YOUR INSTRUCTIONS:
Would you set down the data that follows, word for word, without any pictures?

PROVIDED MATERIAL:
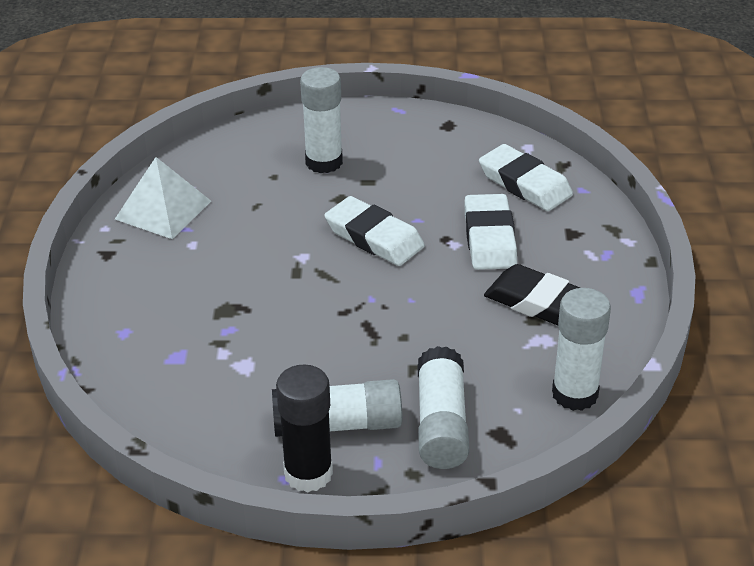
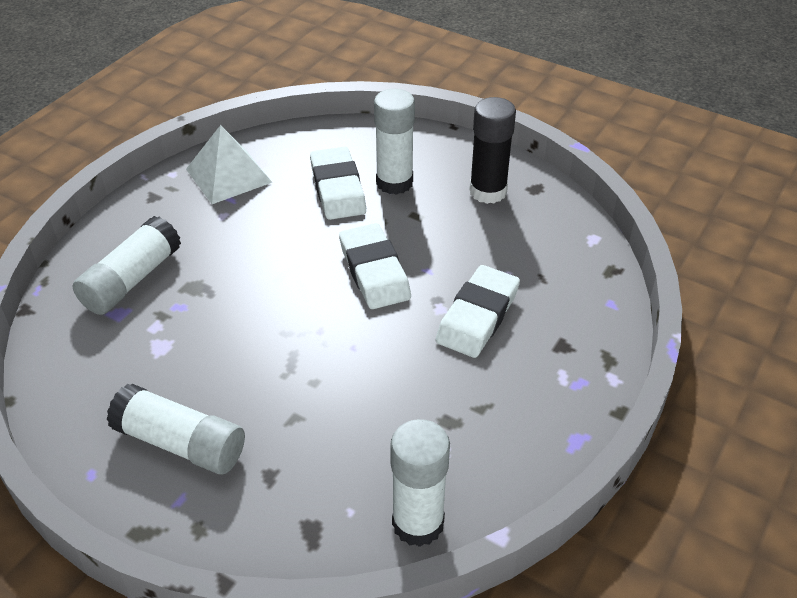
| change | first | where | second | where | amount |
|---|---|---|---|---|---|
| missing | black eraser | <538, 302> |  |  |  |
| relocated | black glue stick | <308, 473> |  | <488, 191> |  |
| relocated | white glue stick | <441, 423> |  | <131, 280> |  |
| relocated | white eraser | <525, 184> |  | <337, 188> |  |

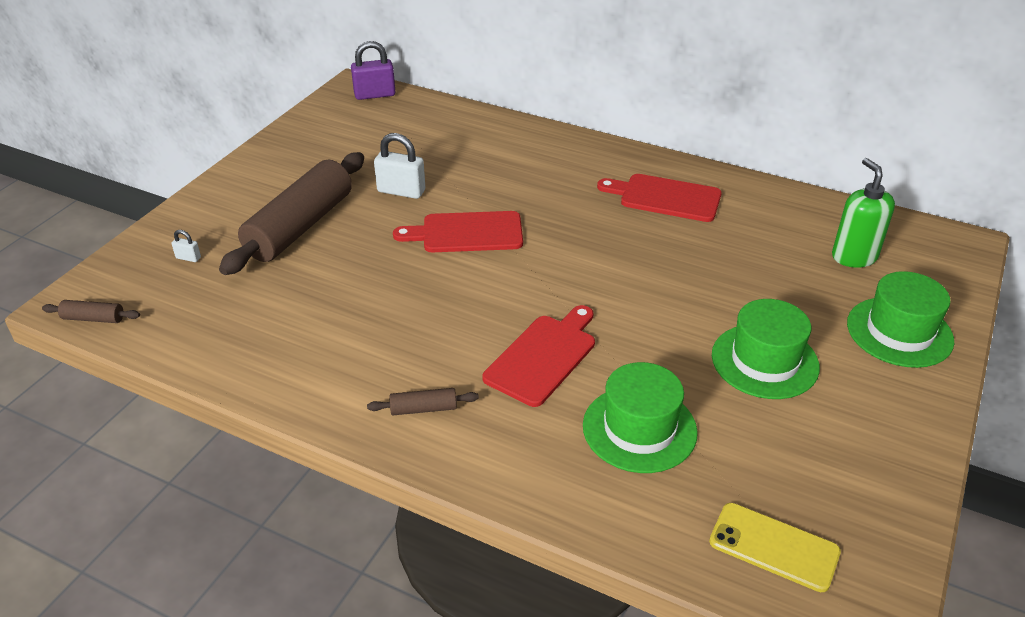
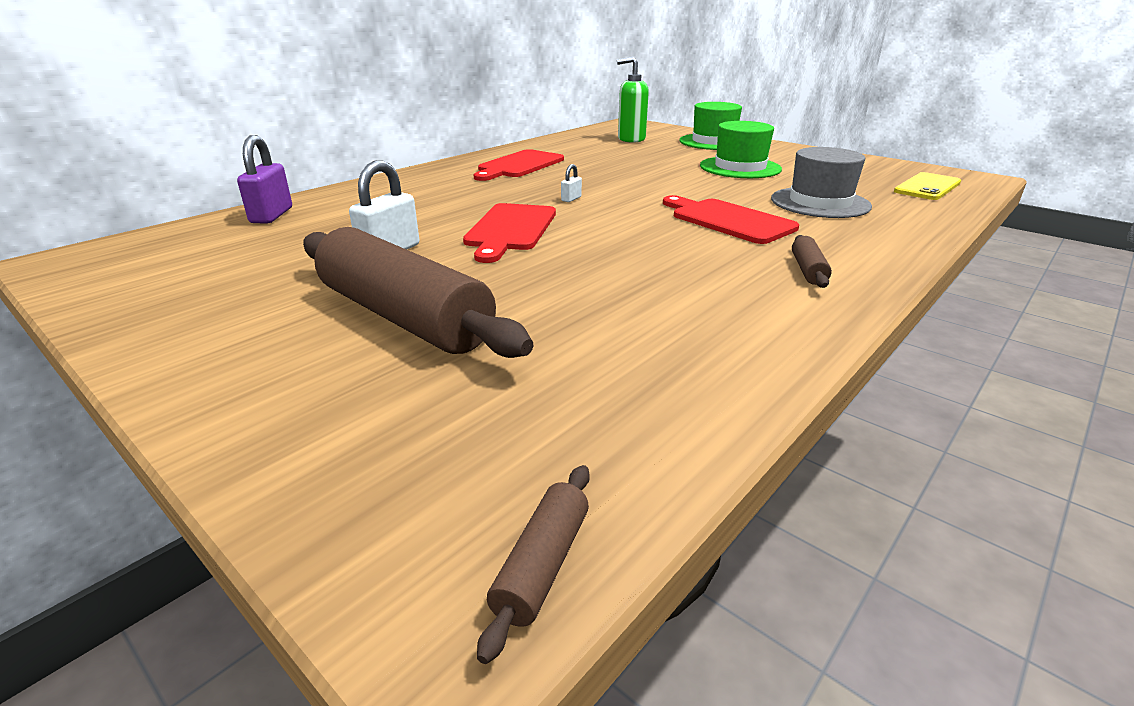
| change | first | where | second | where | amount |
|---|---|---|---|---|---|
| relocated | white padlock | <188, 258> |  | <571, 199> |  |
| relocated | purple padlock | <375, 95> |  | <271, 215> |  |
| colour | green hat | <639, 429> | grey hat | <820, 203> |  |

WRITTEN RESPONSE:
| change | first | where | second | where | amount |
|---|---|---|---|---|---|
| missing | black eraser | <538, 302> |  |  |  |
| relocated | black glue stick | <308, 473> |  | <488, 191> |  |
| relocated | white glue stick | <441, 423> |  | <131, 280> |  |
| relocated | white eraser | <525, 184> |  | <337, 188> |  |

| change | first | where | second | where | amount |
|---|---|---|---|---|---|
| relocated | white padlock | <188, 258> |  | <571, 199> |  |
| relocated | purple padlock | <375, 95> |  | <271, 215> |  |
| colour | green hat | <639, 429> | grey hat | <820, 203> |  |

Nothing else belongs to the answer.